::: Dataset excerpt

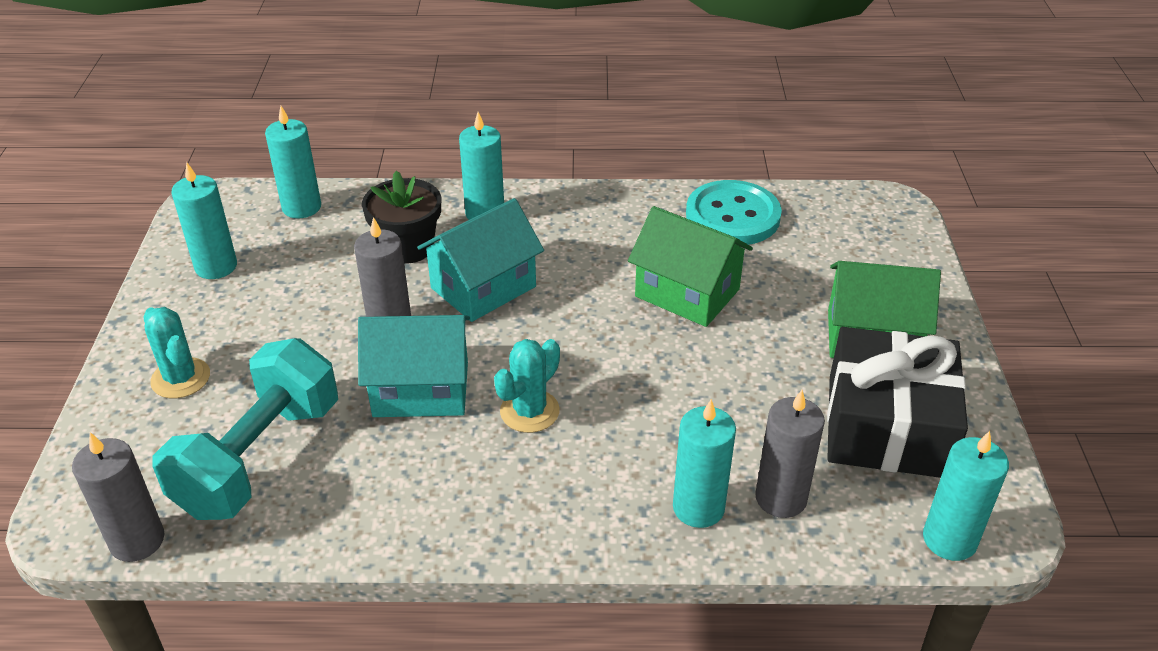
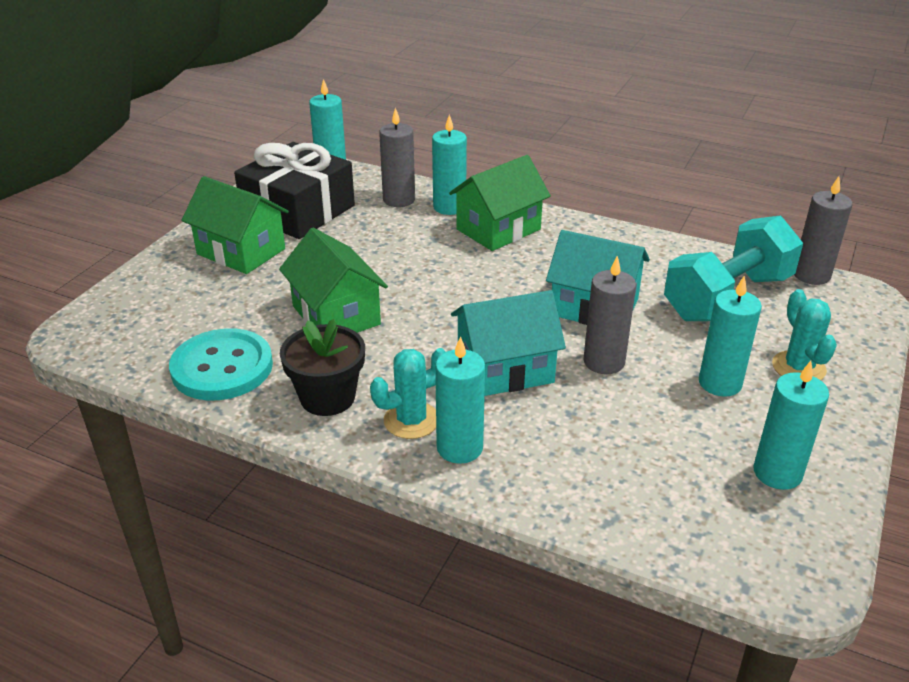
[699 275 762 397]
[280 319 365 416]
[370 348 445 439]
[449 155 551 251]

::::::

Exercise description> Repeat the material above word for word; no images go in the copy.

Answer space>
[699 275 762 397]
[280 319 365 416]
[370 348 445 439]
[449 155 551 251]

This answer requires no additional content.